**Dataset records**

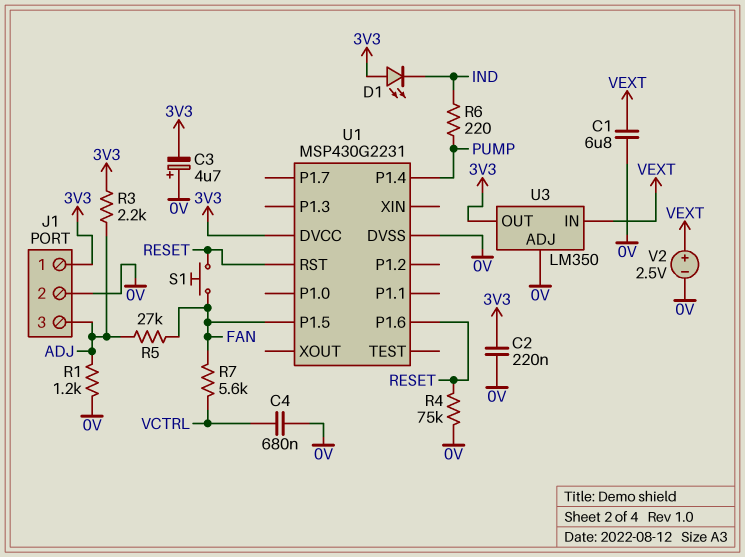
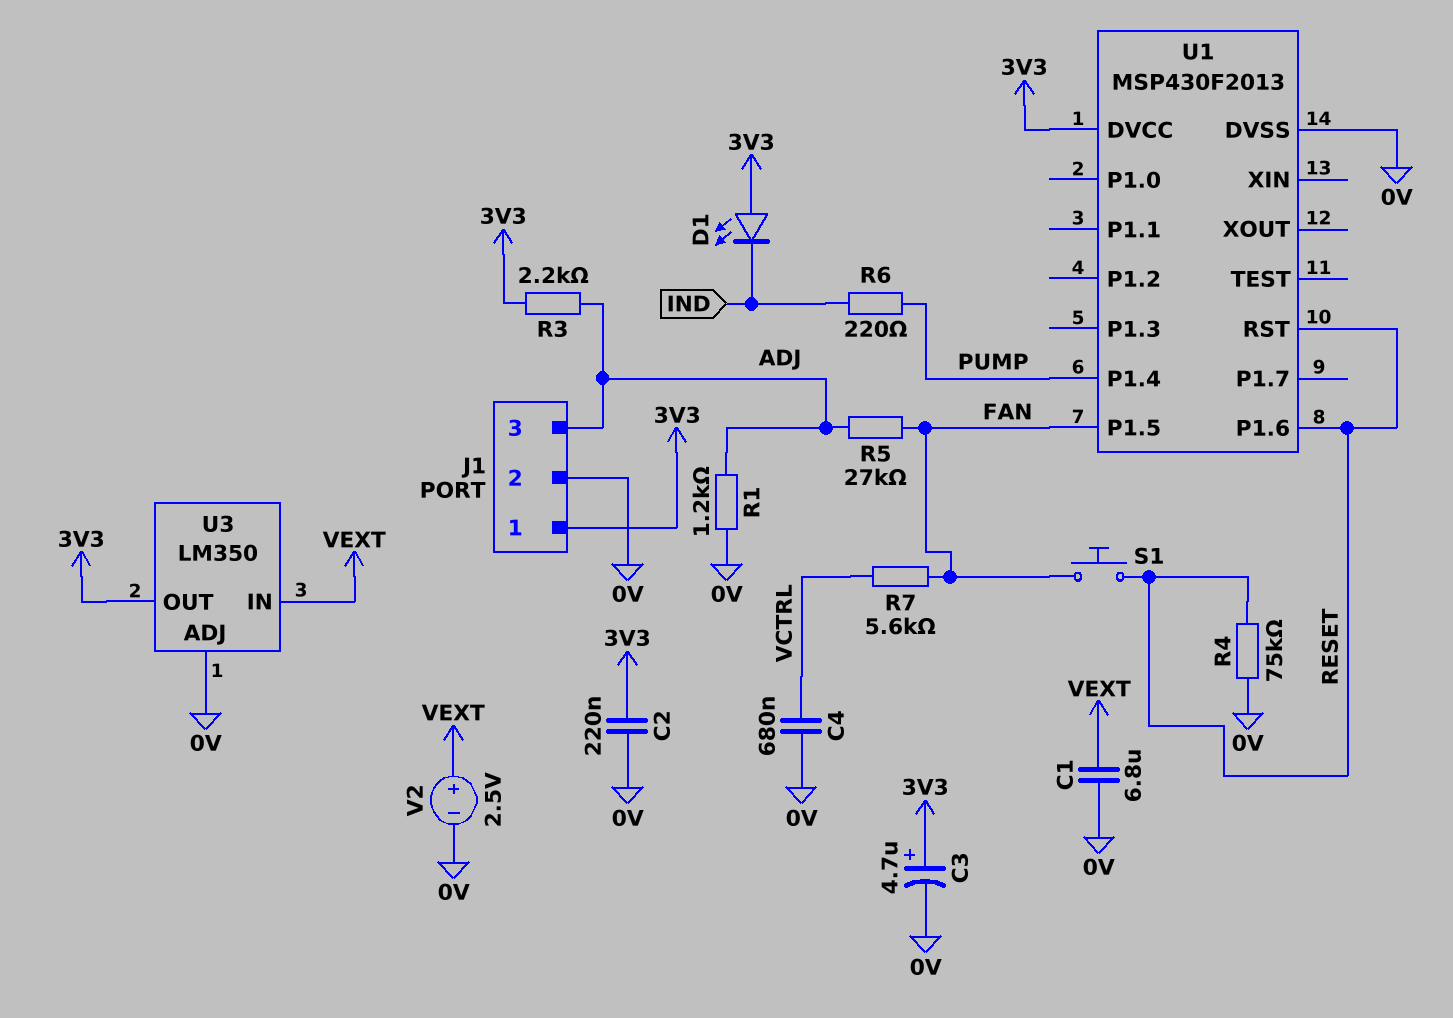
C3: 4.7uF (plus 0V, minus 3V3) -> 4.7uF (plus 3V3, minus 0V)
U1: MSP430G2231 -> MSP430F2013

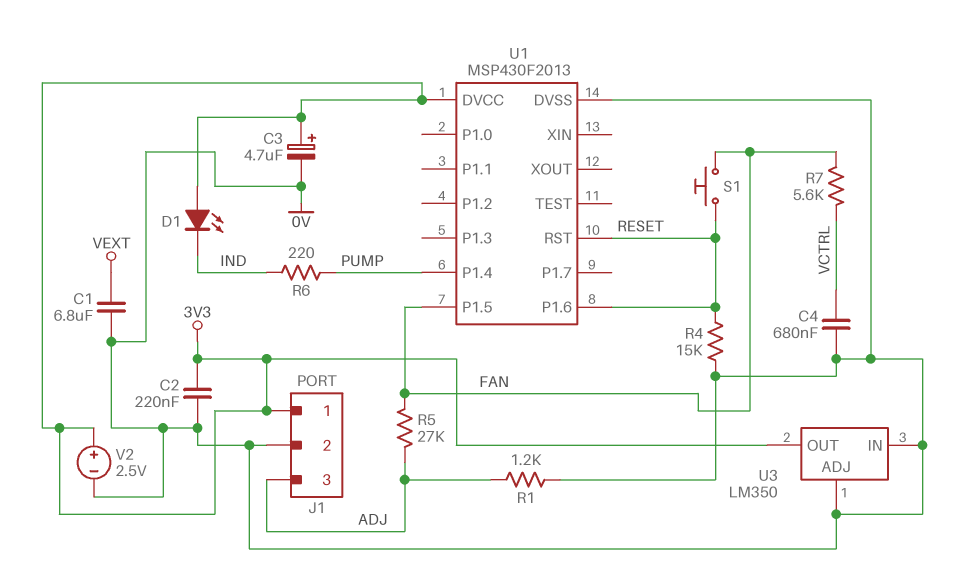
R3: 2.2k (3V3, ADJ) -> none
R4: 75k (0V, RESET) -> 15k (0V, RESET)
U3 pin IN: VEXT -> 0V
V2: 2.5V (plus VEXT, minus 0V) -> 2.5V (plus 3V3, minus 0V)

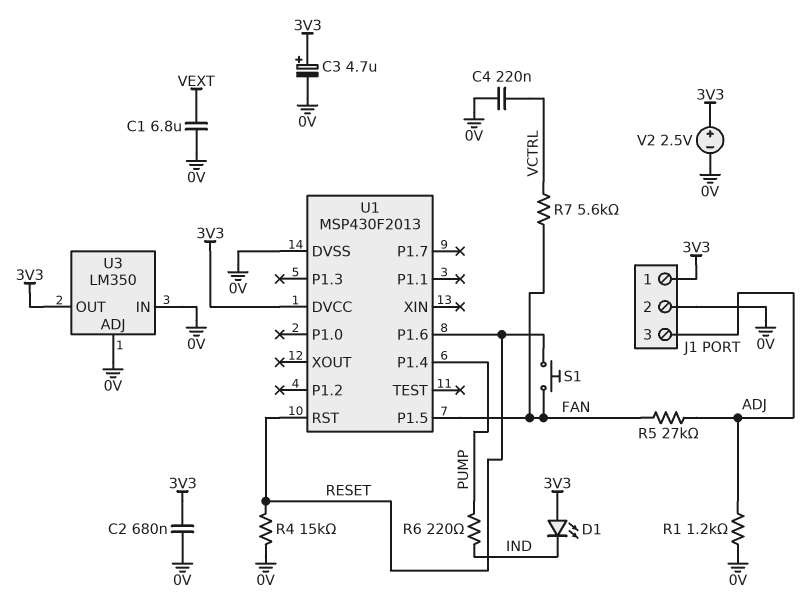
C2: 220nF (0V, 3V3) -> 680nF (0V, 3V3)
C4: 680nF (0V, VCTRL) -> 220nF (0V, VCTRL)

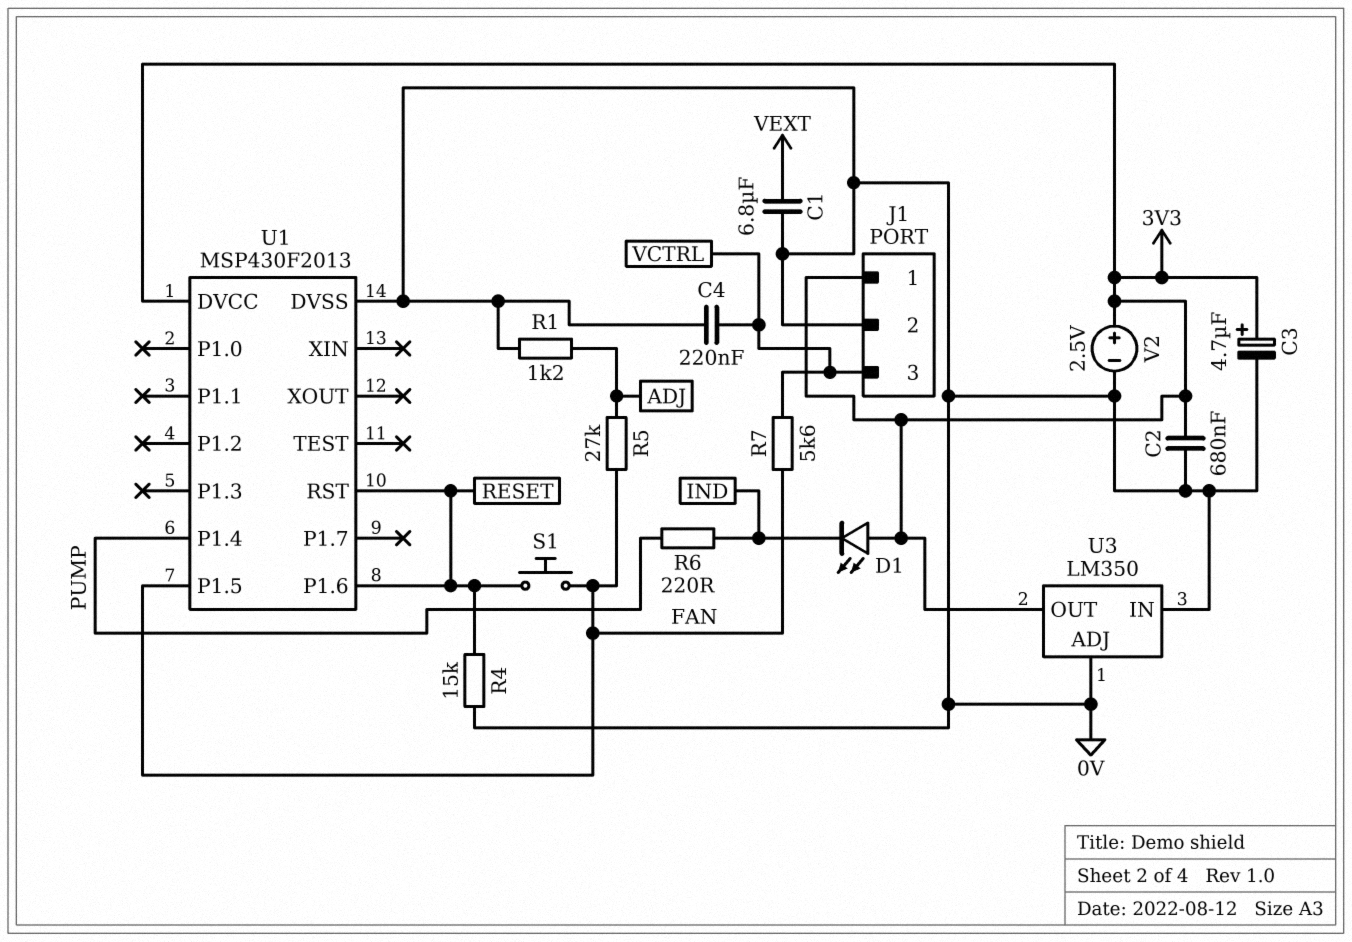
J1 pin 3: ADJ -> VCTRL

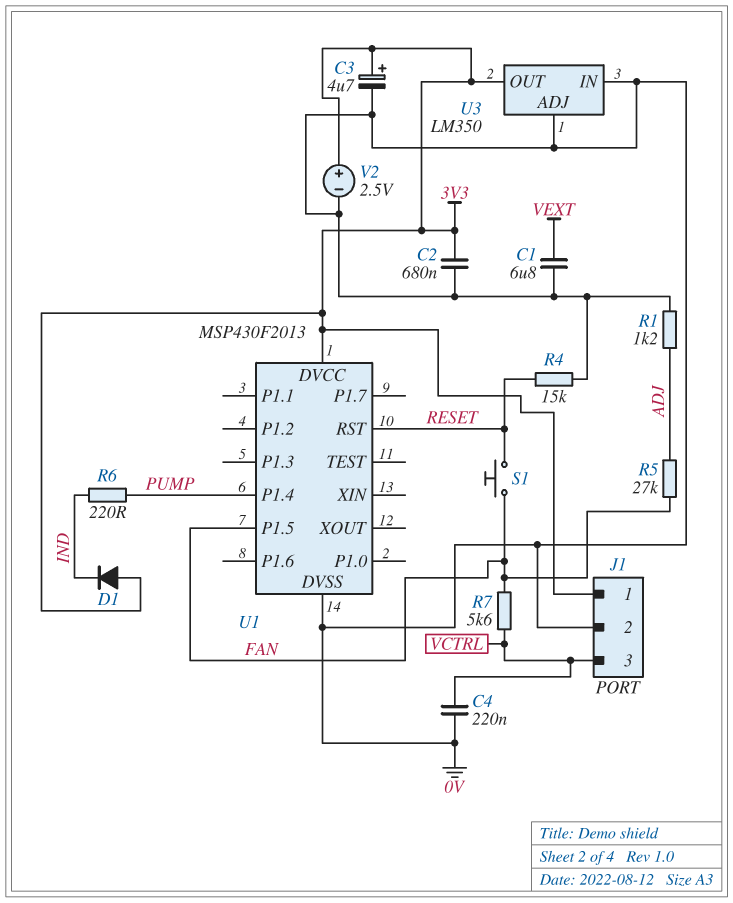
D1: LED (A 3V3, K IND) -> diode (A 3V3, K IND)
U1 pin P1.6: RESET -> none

**Task to carry out**
Copy the material above in full and exactly, skipping pictures.

**Result of this exercise**
C3: 4.7uF (plus 0V, minus 3V3) -> 4.7uF (plus 3V3, minus 0V)
U1: MSP430G2231 -> MSP430F2013

R3: 2.2k (3V3, ADJ) -> none
R4: 75k (0V, RESET) -> 15k (0V, RESET)
U3 pin IN: VEXT -> 0V
V2: 2.5V (plus VEXT, minus 0V) -> 2.5V (plus 3V3, minus 0V)

C2: 220nF (0V, 3V3) -> 680nF (0V, 3V3)
C4: 680nF (0V, VCTRL) -> 220nF (0V, VCTRL)

J1 pin 3: ADJ -> VCTRL

D1: LED (A 3V3, K IND) -> diode (A 3V3, K IND)
U1 pin P1.6: RESET -> none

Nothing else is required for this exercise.